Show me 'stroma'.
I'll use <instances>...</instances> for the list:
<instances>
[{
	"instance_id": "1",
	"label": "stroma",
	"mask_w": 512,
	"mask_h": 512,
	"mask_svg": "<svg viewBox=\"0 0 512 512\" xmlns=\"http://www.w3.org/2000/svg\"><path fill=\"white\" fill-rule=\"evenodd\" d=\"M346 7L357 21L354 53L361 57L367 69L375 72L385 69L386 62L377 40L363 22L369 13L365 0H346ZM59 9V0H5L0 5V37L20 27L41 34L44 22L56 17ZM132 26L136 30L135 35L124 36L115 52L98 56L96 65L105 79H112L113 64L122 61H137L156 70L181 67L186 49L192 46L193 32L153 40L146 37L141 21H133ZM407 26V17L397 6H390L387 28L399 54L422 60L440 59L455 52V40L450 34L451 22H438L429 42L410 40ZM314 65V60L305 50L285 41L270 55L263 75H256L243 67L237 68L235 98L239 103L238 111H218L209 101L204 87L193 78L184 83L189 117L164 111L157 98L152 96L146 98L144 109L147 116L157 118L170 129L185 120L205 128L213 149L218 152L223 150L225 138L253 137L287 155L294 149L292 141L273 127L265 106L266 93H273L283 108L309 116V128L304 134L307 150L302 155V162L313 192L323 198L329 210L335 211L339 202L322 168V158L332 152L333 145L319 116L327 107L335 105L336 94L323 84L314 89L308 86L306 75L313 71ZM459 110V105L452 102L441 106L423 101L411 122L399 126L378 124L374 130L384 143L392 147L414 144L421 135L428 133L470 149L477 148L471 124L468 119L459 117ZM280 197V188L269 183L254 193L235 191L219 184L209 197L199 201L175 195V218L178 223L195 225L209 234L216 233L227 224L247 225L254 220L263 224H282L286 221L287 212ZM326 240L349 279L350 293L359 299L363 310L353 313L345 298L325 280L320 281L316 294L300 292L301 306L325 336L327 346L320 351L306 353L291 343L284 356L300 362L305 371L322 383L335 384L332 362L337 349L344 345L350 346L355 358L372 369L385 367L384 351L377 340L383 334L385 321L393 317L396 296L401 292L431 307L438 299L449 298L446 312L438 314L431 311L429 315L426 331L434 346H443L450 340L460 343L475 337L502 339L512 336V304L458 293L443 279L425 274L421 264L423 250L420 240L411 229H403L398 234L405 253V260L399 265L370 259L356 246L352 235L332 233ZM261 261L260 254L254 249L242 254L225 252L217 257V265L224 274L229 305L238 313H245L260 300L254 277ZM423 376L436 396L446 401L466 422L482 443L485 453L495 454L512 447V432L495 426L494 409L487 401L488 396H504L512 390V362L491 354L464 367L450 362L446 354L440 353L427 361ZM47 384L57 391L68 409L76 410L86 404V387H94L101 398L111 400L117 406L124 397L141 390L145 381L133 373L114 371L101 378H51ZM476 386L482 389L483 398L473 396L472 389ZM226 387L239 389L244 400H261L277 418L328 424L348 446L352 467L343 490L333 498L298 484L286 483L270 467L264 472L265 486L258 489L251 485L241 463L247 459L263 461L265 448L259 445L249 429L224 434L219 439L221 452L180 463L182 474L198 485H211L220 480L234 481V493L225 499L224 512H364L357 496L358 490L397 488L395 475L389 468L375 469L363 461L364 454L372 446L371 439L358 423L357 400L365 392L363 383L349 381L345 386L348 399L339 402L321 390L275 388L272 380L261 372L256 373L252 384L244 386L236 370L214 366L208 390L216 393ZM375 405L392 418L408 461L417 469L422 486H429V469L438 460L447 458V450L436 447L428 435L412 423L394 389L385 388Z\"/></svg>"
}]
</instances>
------------------------------
WORK REQUIRED
Nothing in the data may differ; print all of it exactly as written.

SOLUTION TO THIS PROBLEM
Show me 'stroma'.
I'll use <instances>...</instances> for the list:
<instances>
[{
	"instance_id": "1",
	"label": "stroma",
	"mask_w": 512,
	"mask_h": 512,
	"mask_svg": "<svg viewBox=\"0 0 512 512\" xmlns=\"http://www.w3.org/2000/svg\"><path fill=\"white\" fill-rule=\"evenodd\" d=\"M346 7L357 21L354 53L361 57L367 69L375 72L385 69L386 62L377 40L363 22L369 13L365 0H346ZM59 9V0H5L0 5V37L20 27L41 34L44 22L56 17ZM132 26L136 30L135 35L124 36L115 52L98 56L96 65L105 79H112L113 64L122 61H137L156 70L181 67L186 49L192 46L193 32L153 40L146 37L141 21H133ZM407 26V17L397 6H390L387 28L399 54L422 60L440 59L455 52V40L450 34L451 22H438L429 42L410 40ZM314 65V60L305 50L285 41L270 55L263 75H256L243 67L237 68L235 98L239 103L238 111H218L209 101L204 87L193 78L184 83L189 117L164 111L157 98L152 96L146 98L144 109L147 116L157 118L170 129L185 120L205 128L213 149L218 152L223 150L225 138L253 137L287 155L294 149L292 141L273 127L265 106L266 93H273L283 108L309 116V128L304 134L307 150L302 155V162L313 192L323 198L329 210L335 211L339 202L322 168V158L332 152L333 145L319 116L327 107L335 105L336 94L323 84L314 89L308 86L306 75L313 71ZM459 110V105L452 102L441 106L423 101L411 122L399 126L378 124L374 130L384 143L392 147L414 144L421 135L428 133L470 149L477 148L471 124L468 119L459 117ZM280 197V188L269 183L254 193L235 191L219 184L209 197L199 201L175 195V218L178 223L195 225L209 234L216 233L227 224L247 225L254 220L263 224H282L286 221L287 212ZM326 240L349 279L350 293L359 299L363 310L353 313L345 298L325 280L320 281L316 294L300 292L301 306L325 336L327 346L320 351L306 353L291 343L284 356L300 362L305 371L322 383L335 384L332 362L337 349L344 345L350 346L355 358L372 369L385 367L384 351L377 340L383 334L385 321L393 317L396 296L401 292L431 307L438 299L449 298L446 312L438 314L431 311L429 315L426 331L434 346H443L450 340L460 343L475 337L502 339L512 336V304L458 293L443 279L425 274L421 264L423 250L420 240L411 229H403L398 234L405 253V260L399 265L370 259L356 246L352 235L332 233ZM261 261L260 254L254 249L242 254L225 252L217 257V265L224 274L229 305L238 313H245L260 300L254 277ZM423 376L436 396L446 401L466 422L482 443L485 453L495 454L512 447V432L495 426L494 409L487 401L488 396H504L512 390V362L491 354L464 367L450 362L446 354L440 353L427 361ZM47 384L57 391L68 409L76 410L86 404V387H94L101 398L111 400L117 406L124 397L141 390L145 381L133 373L114 371L101 378H51ZM476 386L482 389L483 398L473 396L472 389ZM226 387L239 389L244 400H261L277 418L328 424L348 446L352 467L343 490L333 498L298 484L286 483L270 467L264 472L265 486L258 489L251 485L241 463L247 459L263 461L265 448L259 445L249 429L224 434L219 439L221 452L180 463L182 474L198 485H211L220 480L234 481V493L225 499L224 512H364L357 496L358 490L397 488L395 475L389 468L375 469L363 461L364 454L372 446L371 439L358 423L357 400L365 392L363 383L349 381L345 386L348 399L339 402L321 390L275 388L272 380L261 372L256 373L252 384L244 386L236 370L214 366L208 390L216 393ZM375 405L392 418L408 461L417 469L422 486H429V469L438 460L447 458V450L436 447L428 435L412 423L394 389L385 388Z\"/></svg>"
}]
</instances>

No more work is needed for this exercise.